- **EXERCISE AIM**
The lines to extract run from the first line of the material below to the line containing "camera: 55 degrees right, 20 degrees up", both included; leave the pictures behind.

- **SOURCE DATA**
============================================================
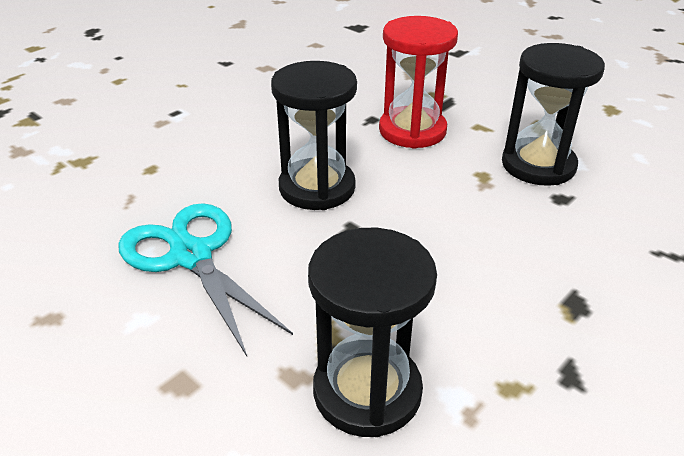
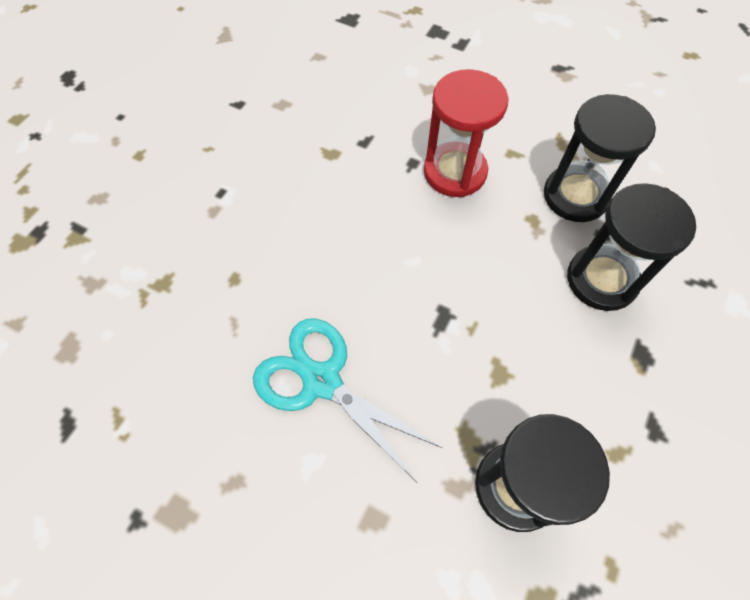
camera: 15 degrees left, 25 degrees up
(317, 188) = (397, 269): black hourglass -> black hourglass (601, 280)

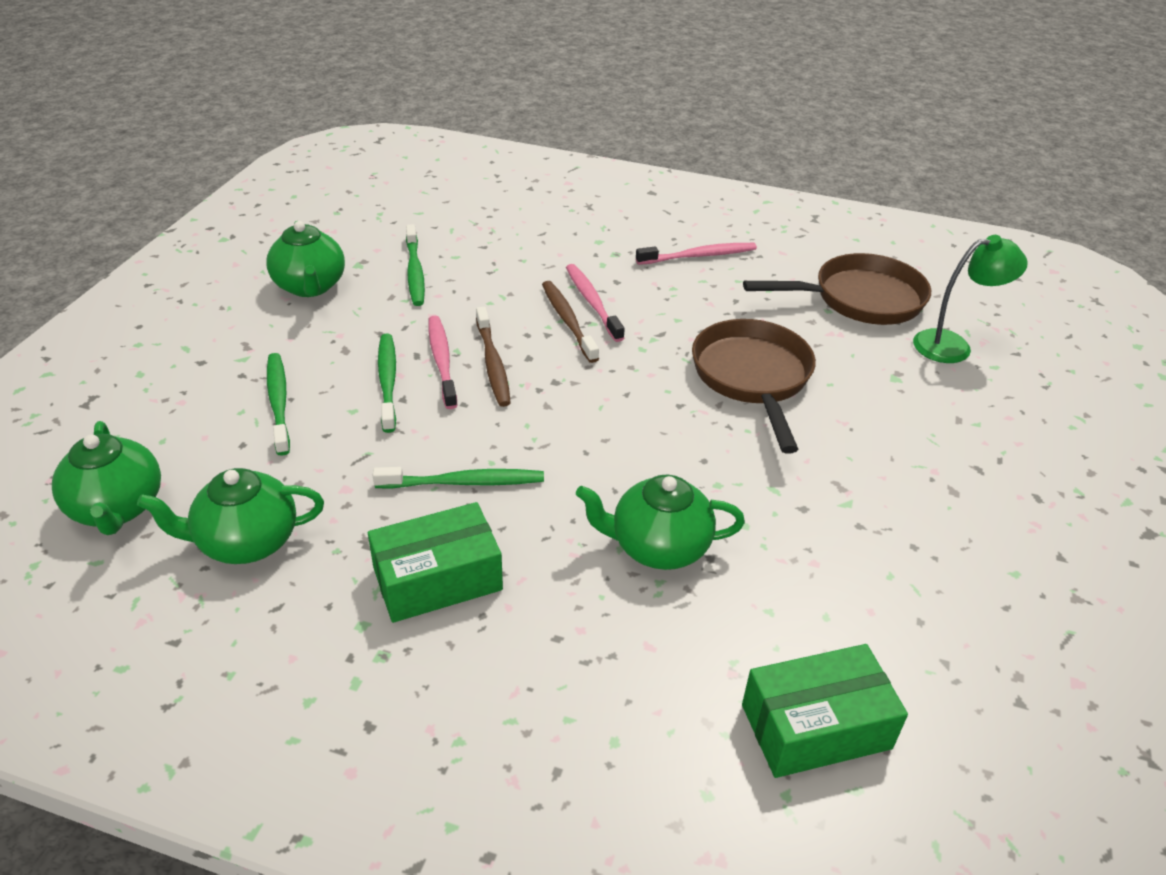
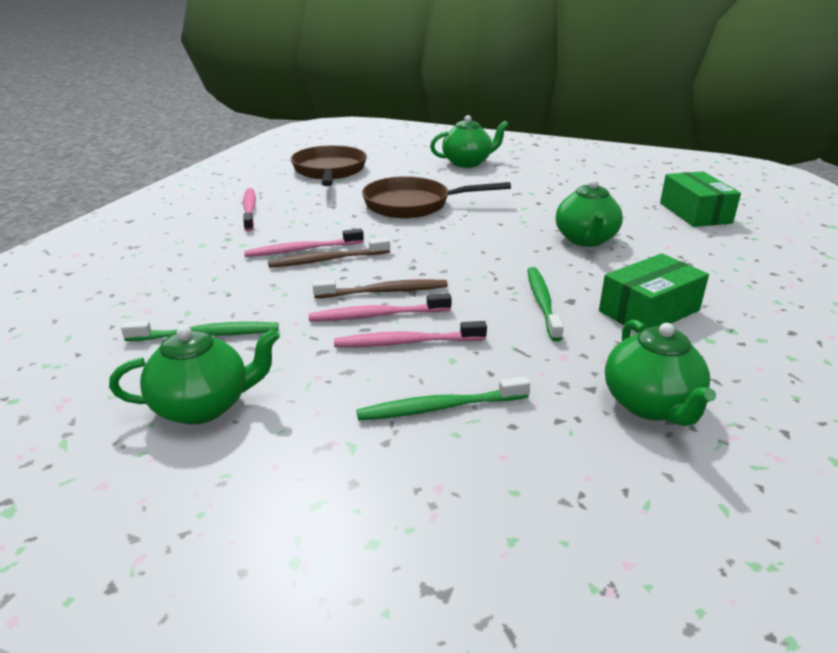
camera: 85 degrees left, 10 degrees down
(117, 508) = (639, 507): green teapot -> green teapot (467, 163)
(388, 381) = (406, 342): green toothbrush -> pink toothbrush
(437, 579) = (649, 311): green box -> green box turned 75 degrees clockwise
(953, 345) = (385, 157): green lamp -> none

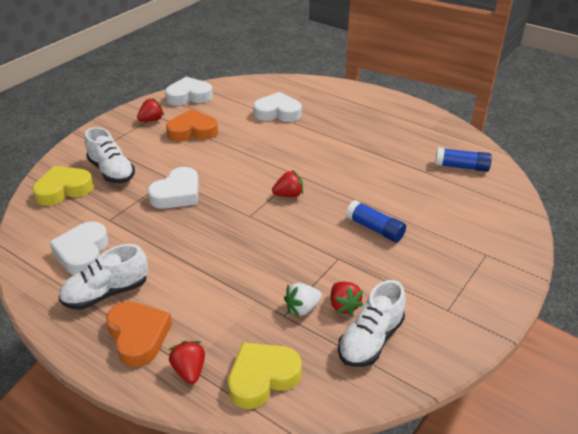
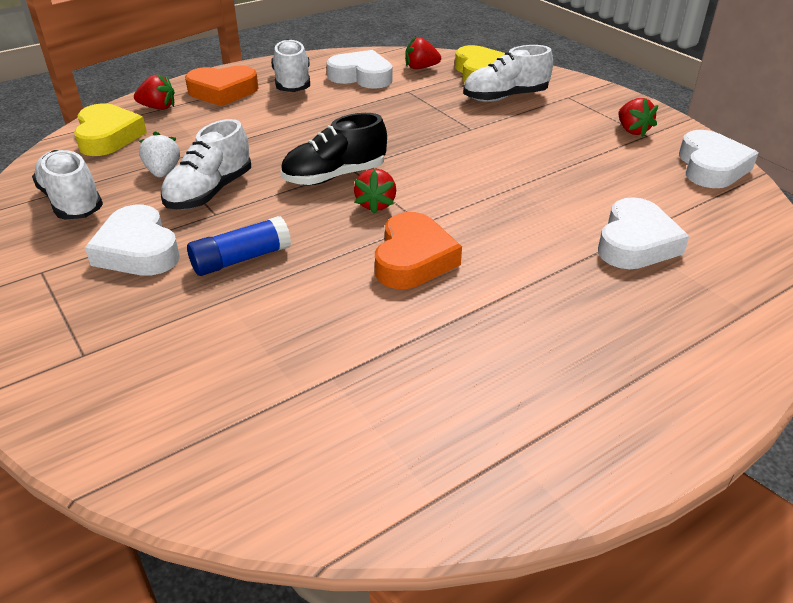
camera: 110 degrees right, 0 degrees up
(177, 194) = (432, 129): white heart -> white heart (138, 250)
(192, 131) = (589, 156): orange heart -> orange heart (413, 259)
(264, 220) = (334, 176): none -> black shoe
(315, 270) = (210, 192): none -> white shoe
(344, 306) = (136, 198): red strawberry -> red strawberry (421, 68)
(461, 167) = (327, 436): blue glue stick -> none

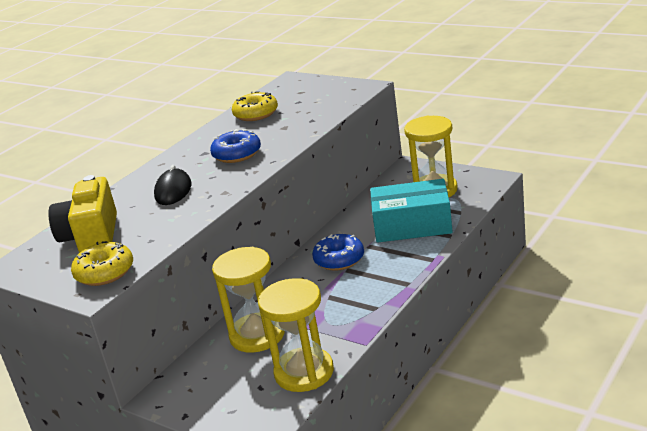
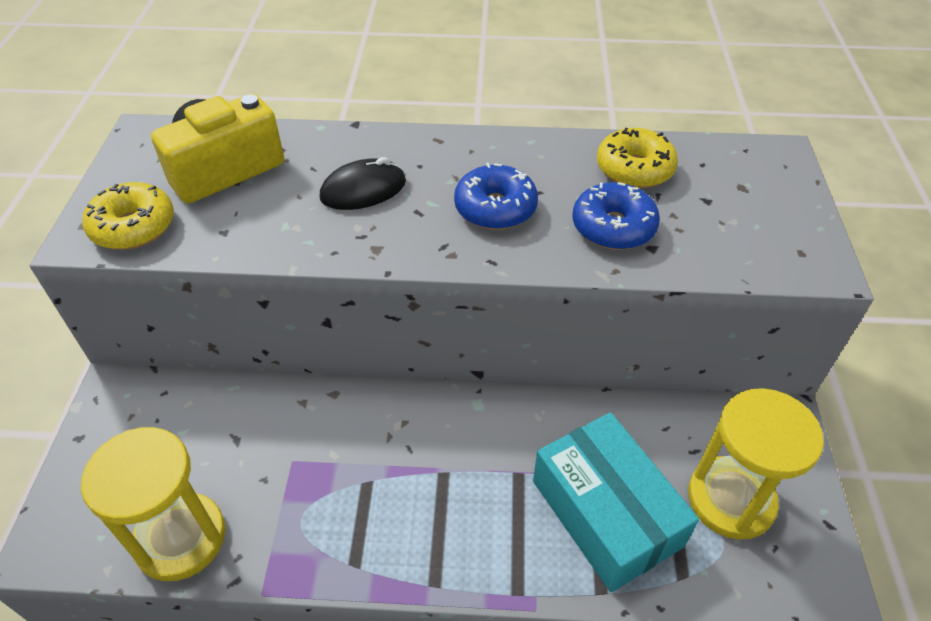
camera: 55 degrees right, 20 degrees up
(257, 335) = (255, 435): yellow hourglass -> none
(339, 260) = (466, 449): blue donut -> blue donut (613, 227)

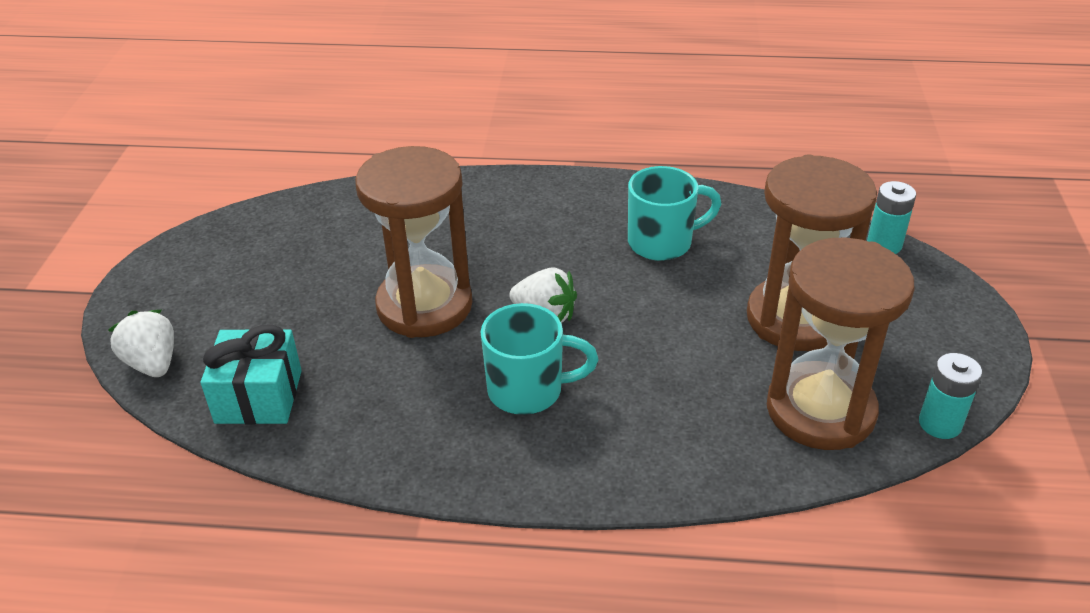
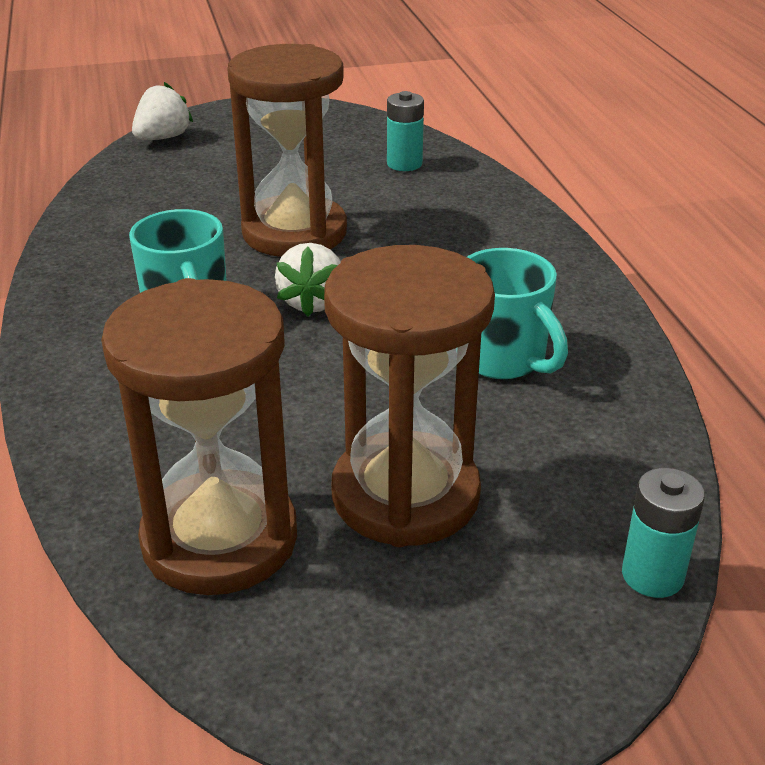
camera: 70 degrees right, 5 degrees down
(259, 396) = (136, 187): turquoise gift -> none
(940, 424) = (227, 672): turquoise battery -> turquoise battery (404, 164)

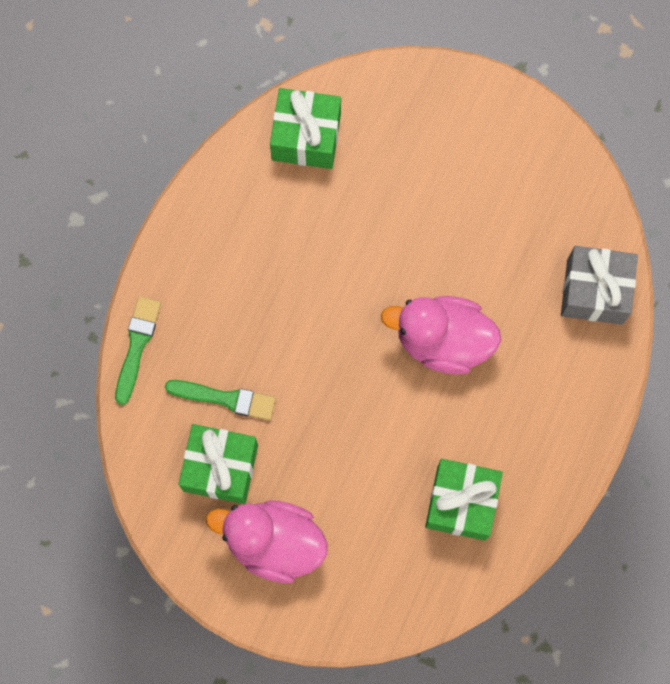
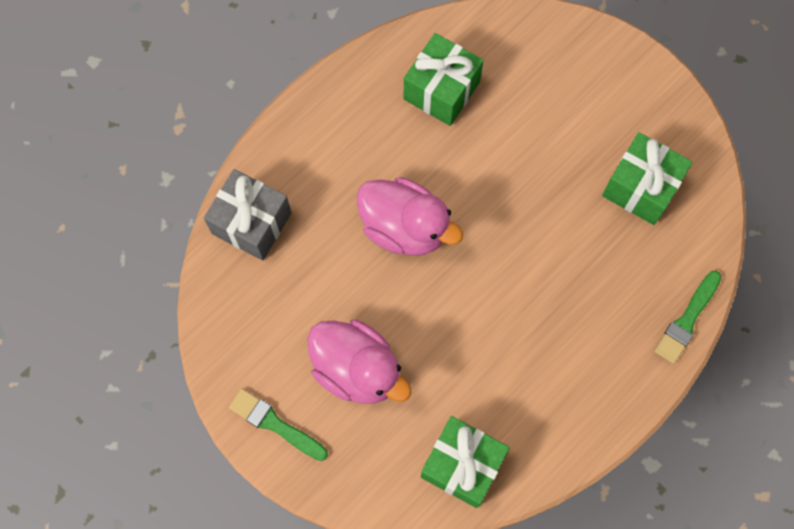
camera: 160 degrees left, 5 degrees down
(225, 398) = (618, 245): green brush -> green brush (275, 424)
(274, 542) = (613, 112): pink duck -> pink duck (357, 369)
============================================================
- **THE ANSWER**
camera: 15 degrees left, 25 degrees up
(317, 188) = (397, 269): black hourglass -> black hourglass (601, 280)

camera: 85 degrees left, 10 degrees down
(117, 508) = (639, 507): green teapot -> green teapot (467, 163)
(388, 381) = (406, 342): green toothbrush -> pink toothbrush
(437, 579) = (649, 311): green box -> green box turned 75 degrees clockwise
(953, 345) = (385, 157): green lamp -> none

camera: 110 degrees right, 0 degrees up
(177, 194) = (432, 129): white heart -> white heart (138, 250)
(192, 131) = (589, 156): orange heart -> orange heart (413, 259)
(264, 220) = (334, 176): none -> black shoe
(315, 270) = (210, 192): none -> white shoe
(344, 306) = (136, 198): red strawberry -> red strawberry (421, 68)
(461, 167) = (327, 436): blue glue stick -> none

camera: 55 degrees right, 20 degrees up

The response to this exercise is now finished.